Scene image comparisons:
▶

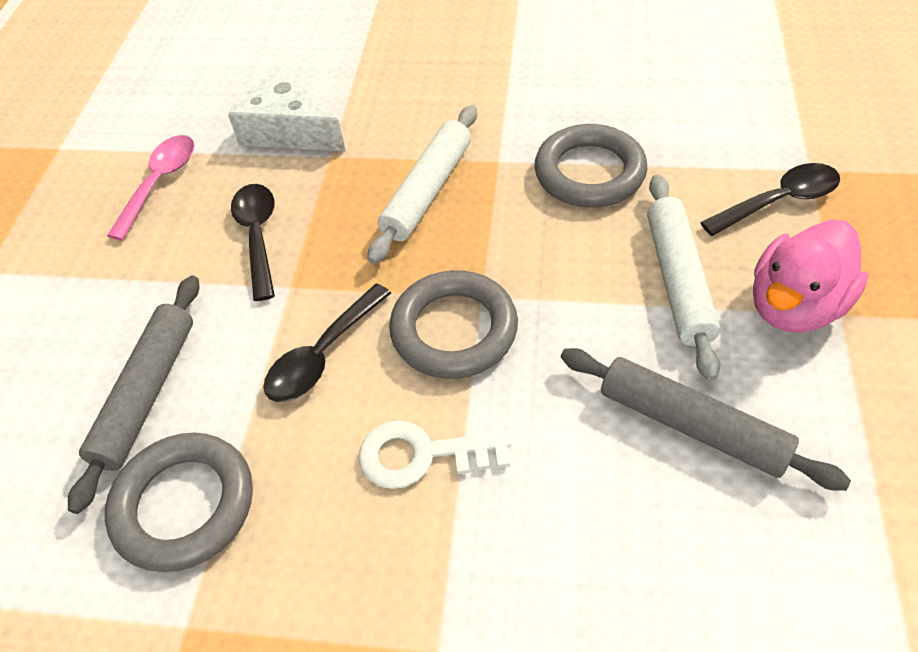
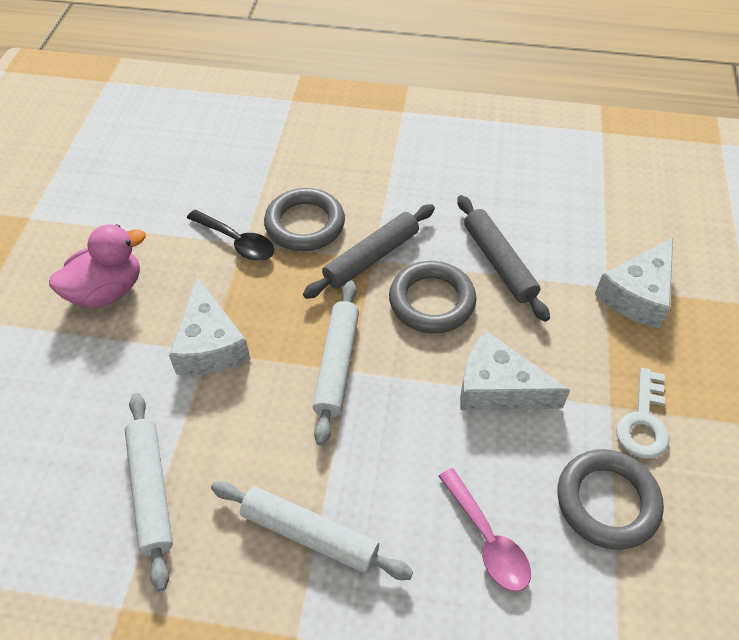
black spoon: 3 -> 1
white cheese: 1 -> 3
white rolling pin: 2 -> 3

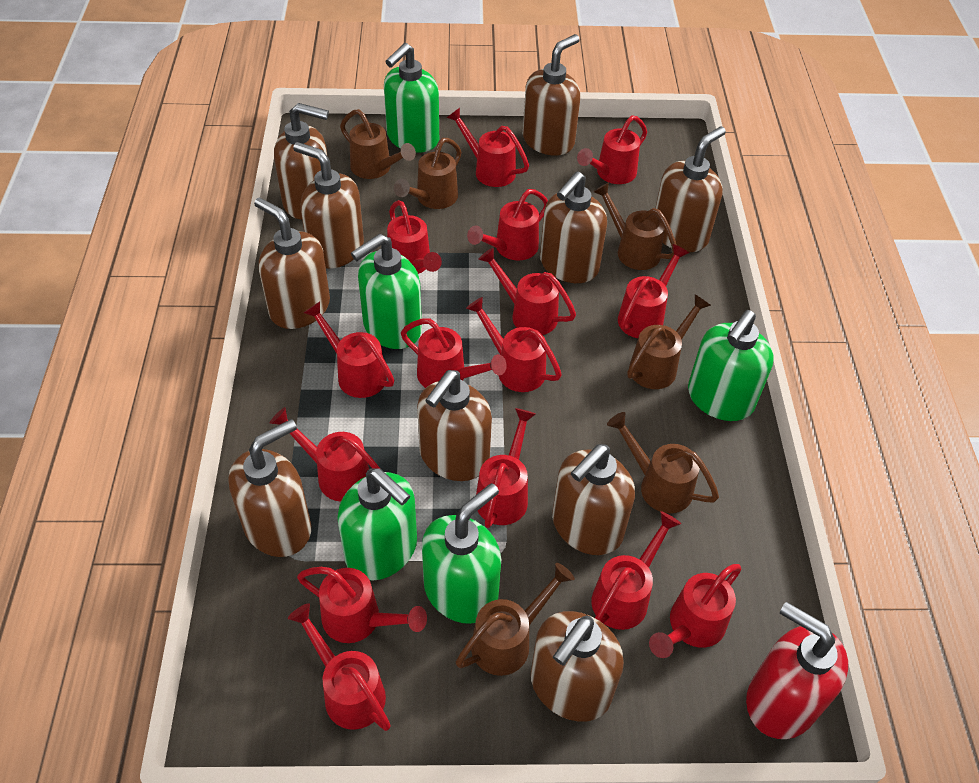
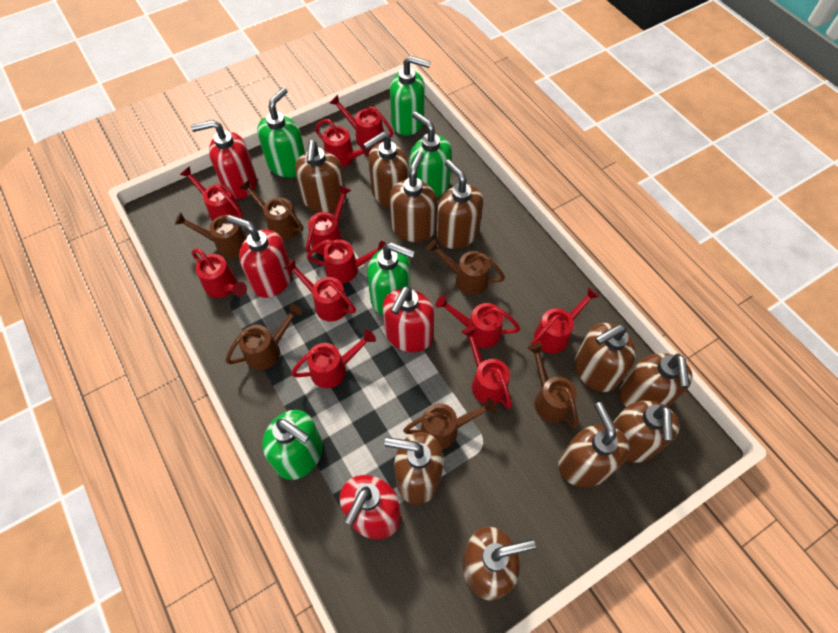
red soap dispenser: 1 -> 4
red watering can: 15 -> 11

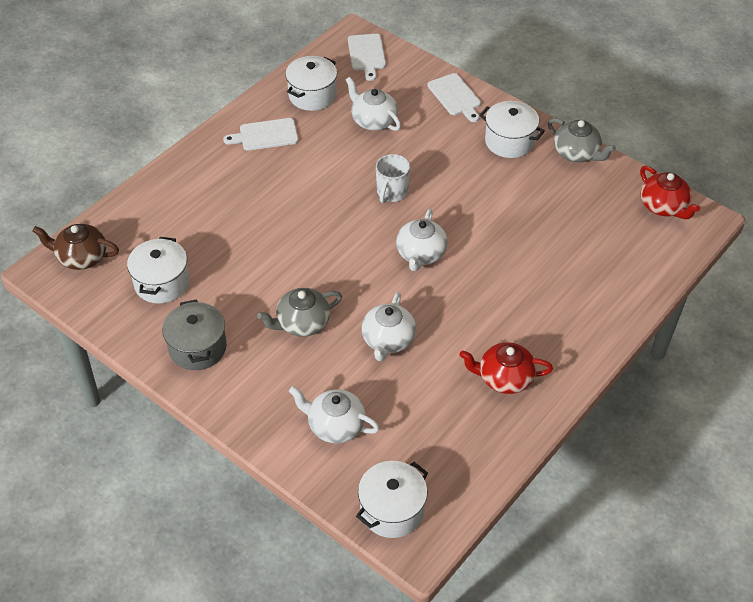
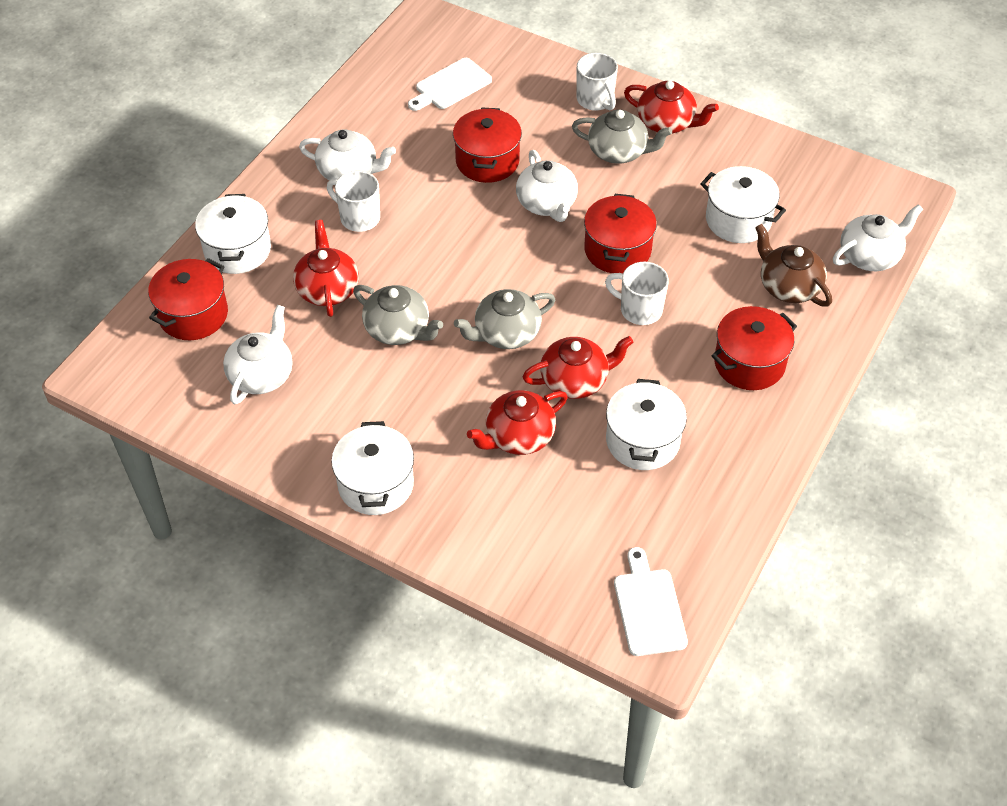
grey pot: 1 -> 0
grey teapot: 2 -> 3
red pot: 0 -> 4
red teapot: 2 -> 4
white cutting board: 3 -> 2
white mug: 1 -> 3

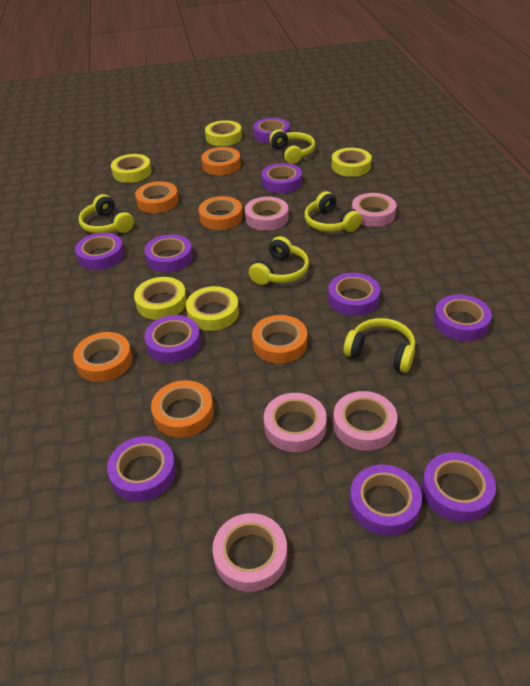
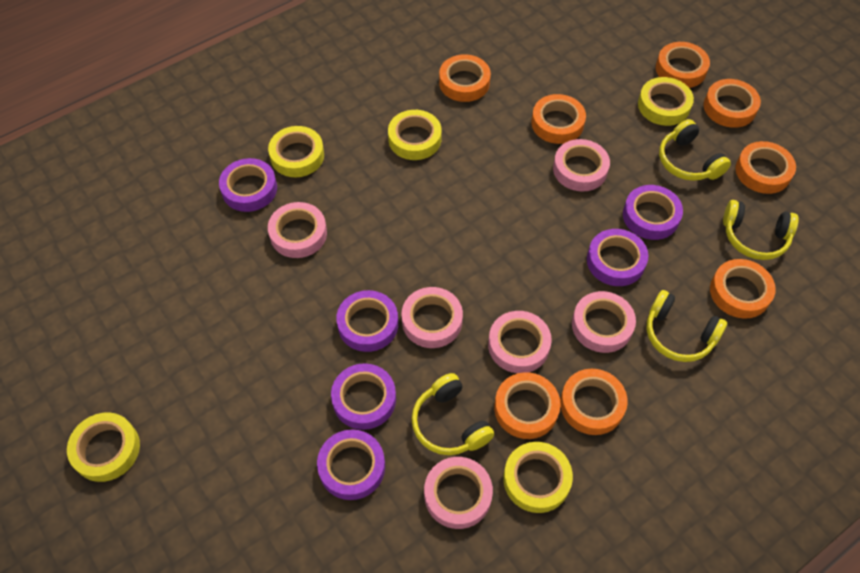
orange tape: 6 -> 8
pink tape: 5 -> 6
purple tape: 10 -> 6
yellow headphones: 5 -> 4

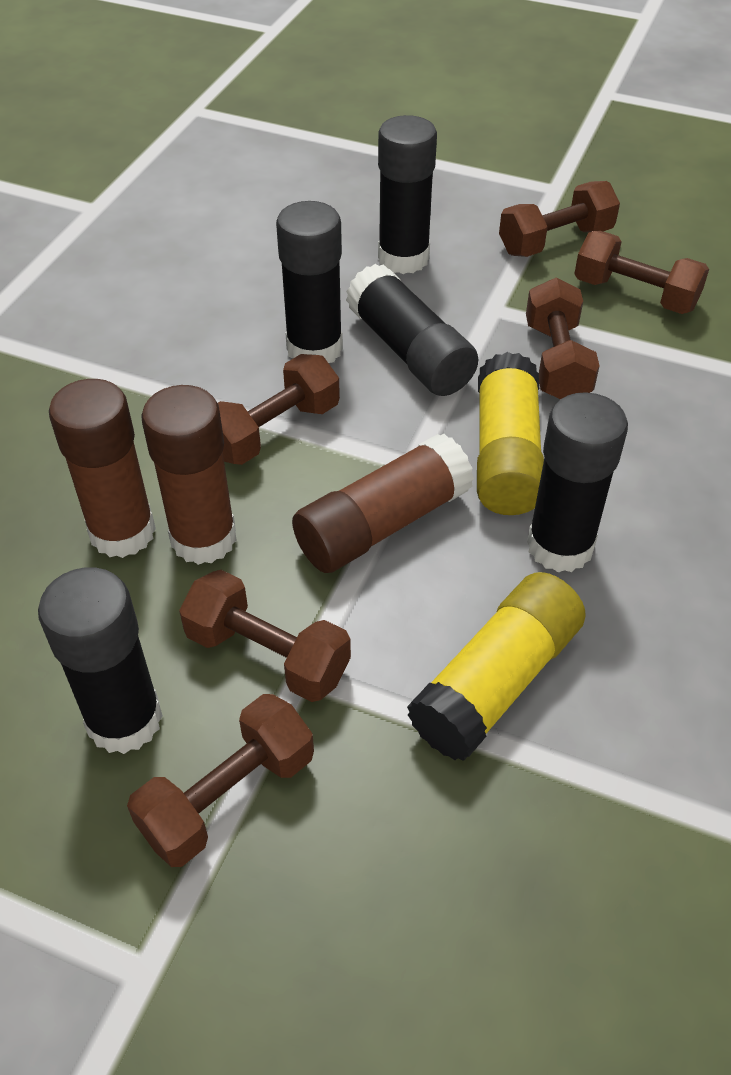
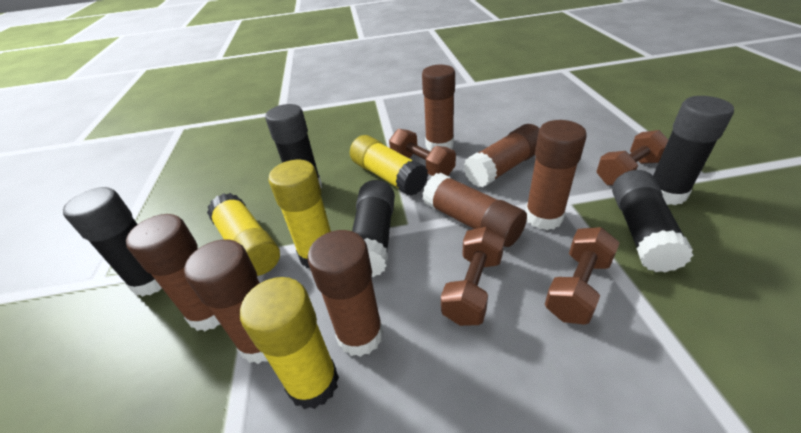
brown dumbbell: 6 -> 4
brown glue stick: 3 -> 7
yellow glue stick: 2 -> 4

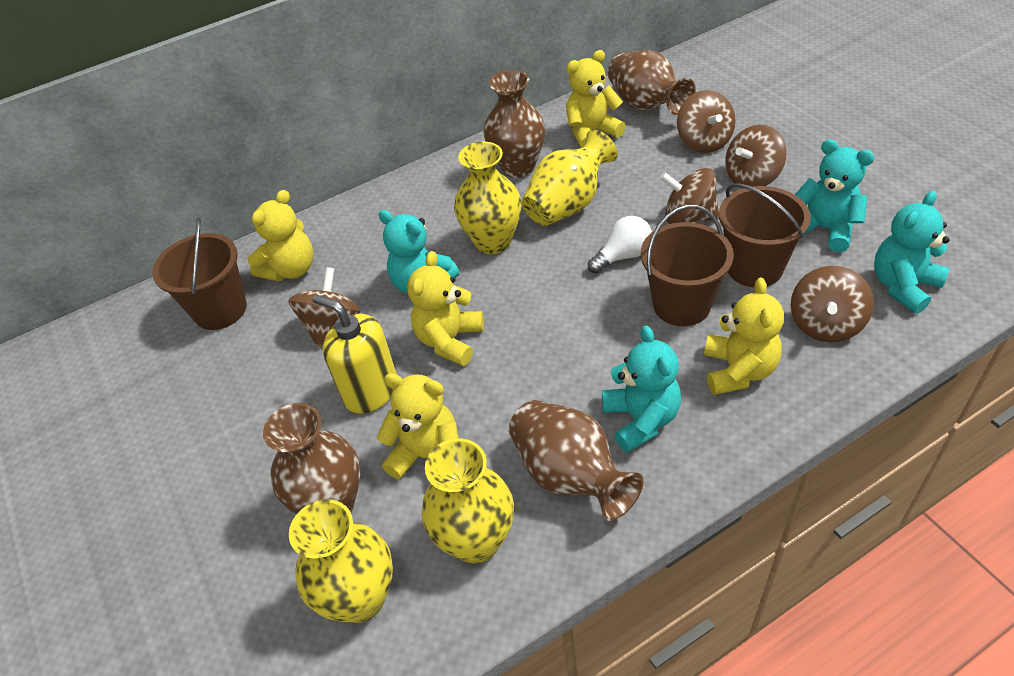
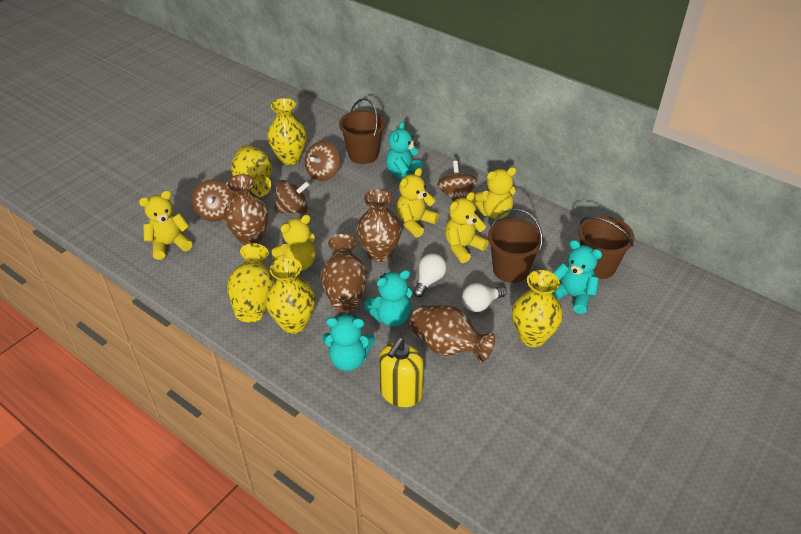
brown spinning top: 5 -> 4
white light bulb: 1 -> 2
yellow vase: 4 -> 5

◀

WHAT TO PRODUCE: What is needed is a word-for-word copy of the lines from the one containing "brown glue stick: 3 -> 7" through the final line of the records above, both included, with the pictures left out.

SOLUTION BELOW:
brown glue stick: 3 -> 7
yellow glue stick: 2 -> 4

brown spinning top: 5 -> 4
white light bulb: 1 -> 2
yellow vase: 4 -> 5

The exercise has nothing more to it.